**Problem**. For the records below, please print exactly and only the lines from the one with "none -> cyan round brick A2:B3 level 1" down to the one with "none -> black plate F6 level 1", both ends included, omitting the pictures.

Segment Start: Recorded data

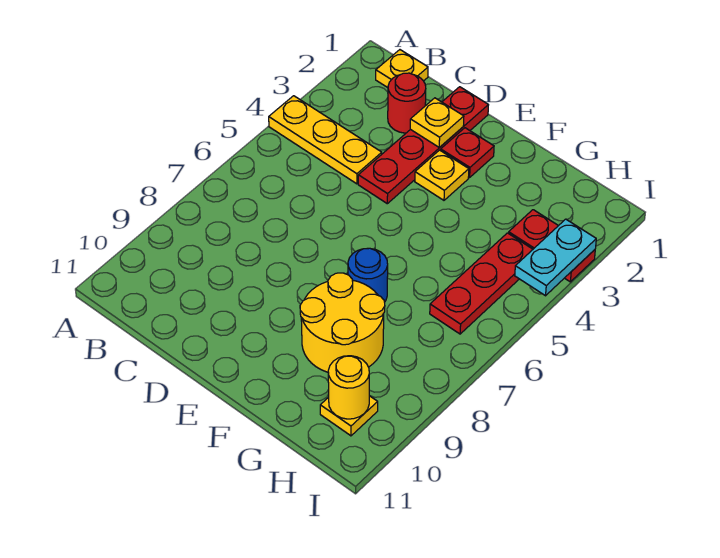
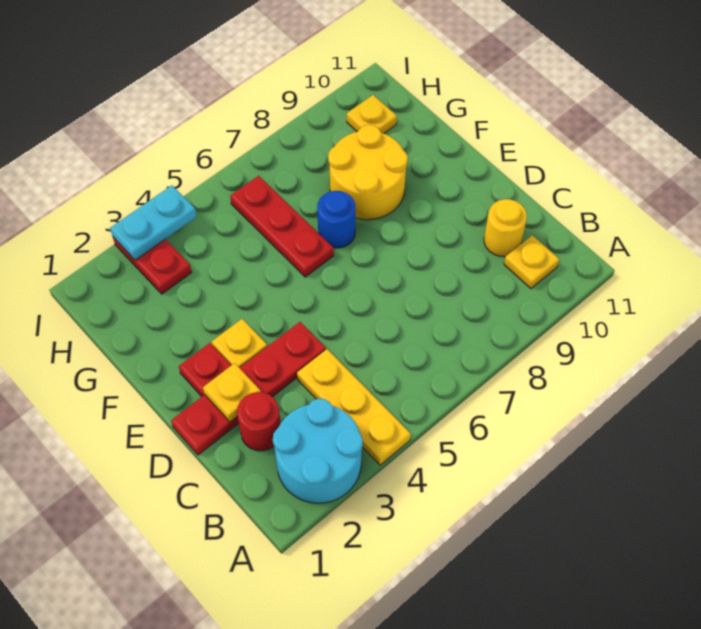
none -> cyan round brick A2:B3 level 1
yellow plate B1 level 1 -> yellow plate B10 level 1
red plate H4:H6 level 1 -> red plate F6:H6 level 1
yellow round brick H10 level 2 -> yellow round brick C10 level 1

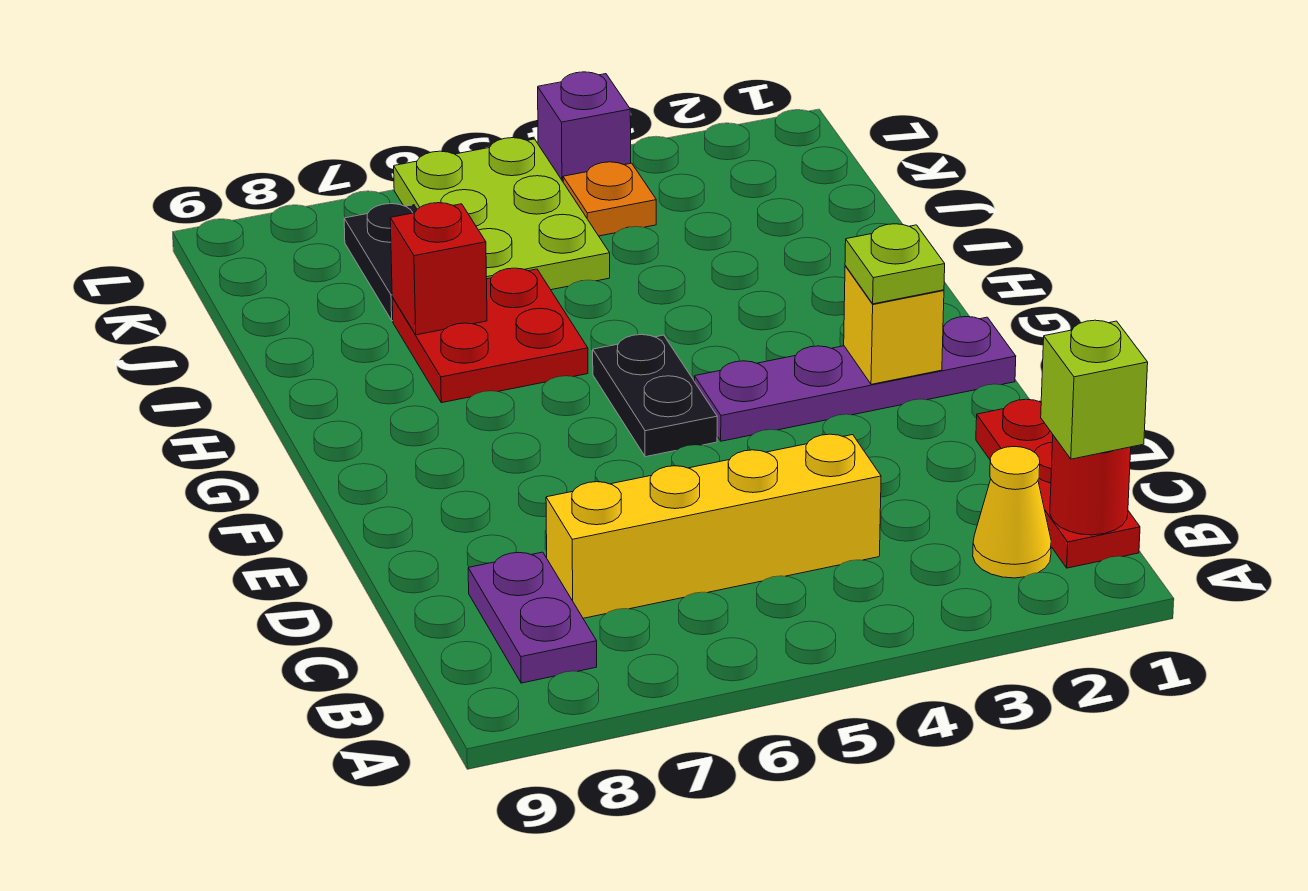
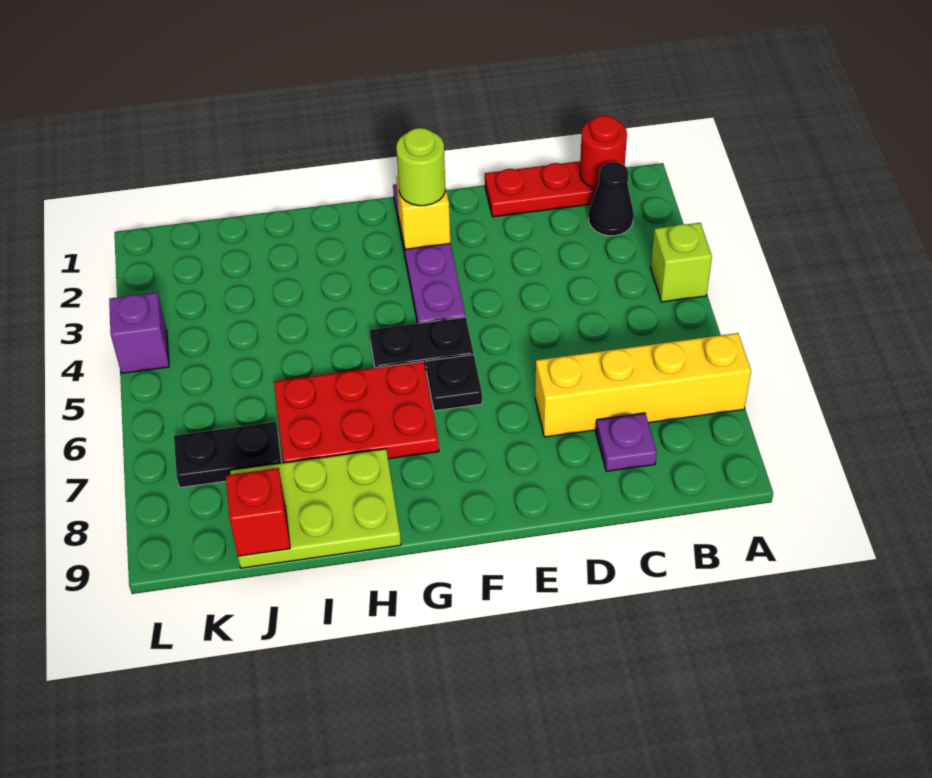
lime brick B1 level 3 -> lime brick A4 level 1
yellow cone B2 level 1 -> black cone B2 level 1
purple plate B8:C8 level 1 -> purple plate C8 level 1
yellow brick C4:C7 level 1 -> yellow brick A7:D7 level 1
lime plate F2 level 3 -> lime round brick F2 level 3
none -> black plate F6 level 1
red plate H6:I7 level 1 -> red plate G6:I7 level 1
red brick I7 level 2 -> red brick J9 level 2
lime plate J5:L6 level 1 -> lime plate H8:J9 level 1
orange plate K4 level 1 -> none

Segment End: Recorded data
Segment Start: Recorded data

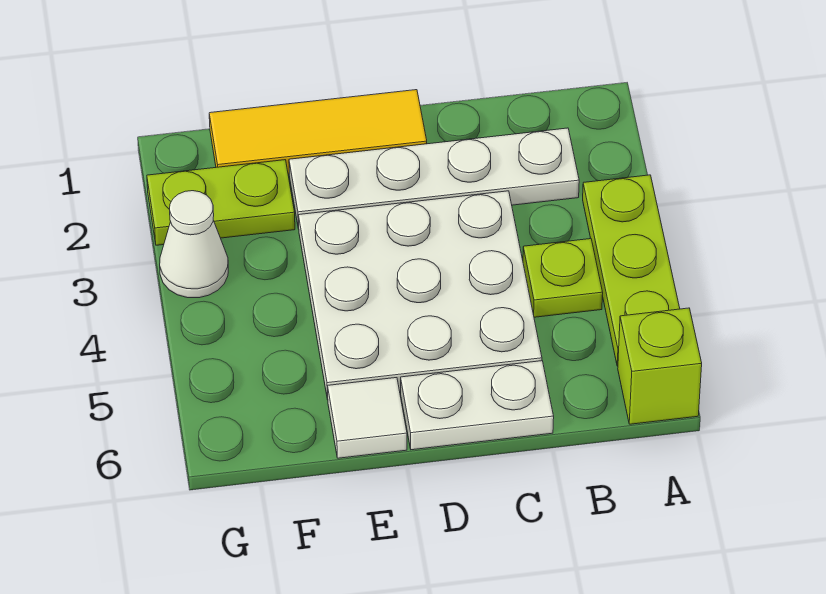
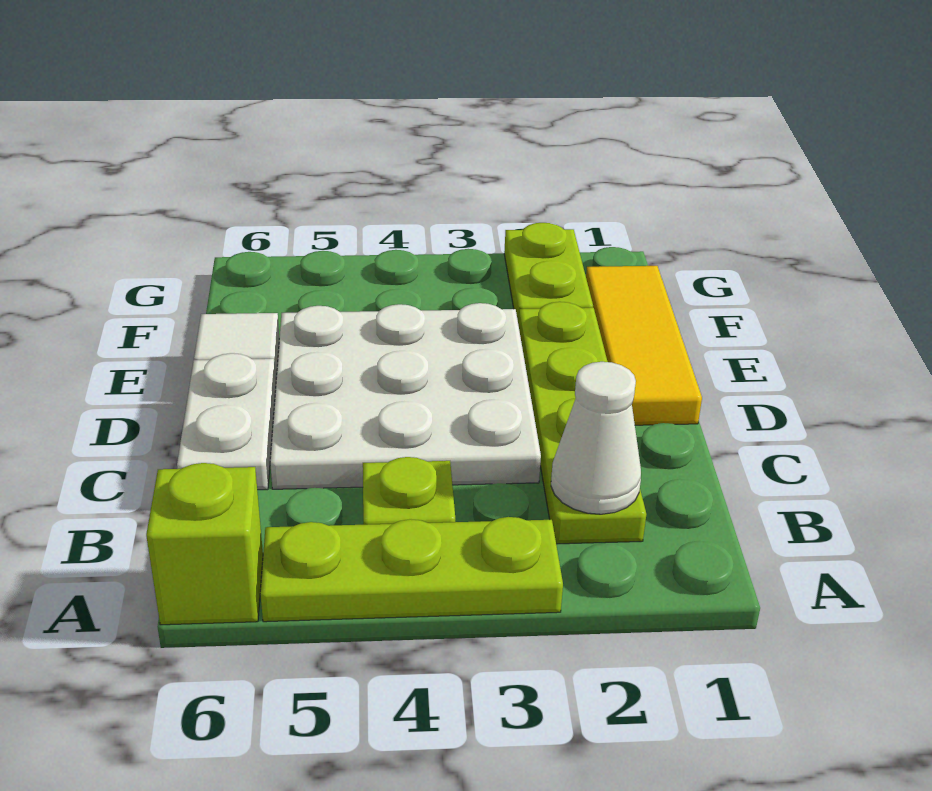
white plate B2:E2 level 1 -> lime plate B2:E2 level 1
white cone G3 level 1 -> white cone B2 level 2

Segment End: Recorded data
Segment Start: Recorded data

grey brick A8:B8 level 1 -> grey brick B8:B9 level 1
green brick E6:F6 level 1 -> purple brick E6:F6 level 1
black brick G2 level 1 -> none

Segment End: Recorded data

**Response for this exercise**.
none -> cyan round brick A2:B3 level 1
yellow plate B1 level 1 -> yellow plate B10 level 1
red plate H4:H6 level 1 -> red plate F6:H6 level 1
yellow round brick H10 level 2 -> yellow round brick C10 level 1

lime brick B1 level 3 -> lime brick A4 level 1
yellow cone B2 level 1 -> black cone B2 level 1
purple plate B8:C8 level 1 -> purple plate C8 level 1
yellow brick C4:C7 level 1 -> yellow brick A7:D7 level 1
lime plate F2 level 3 -> lime round brick F2 level 3
none -> black plate F6 level 1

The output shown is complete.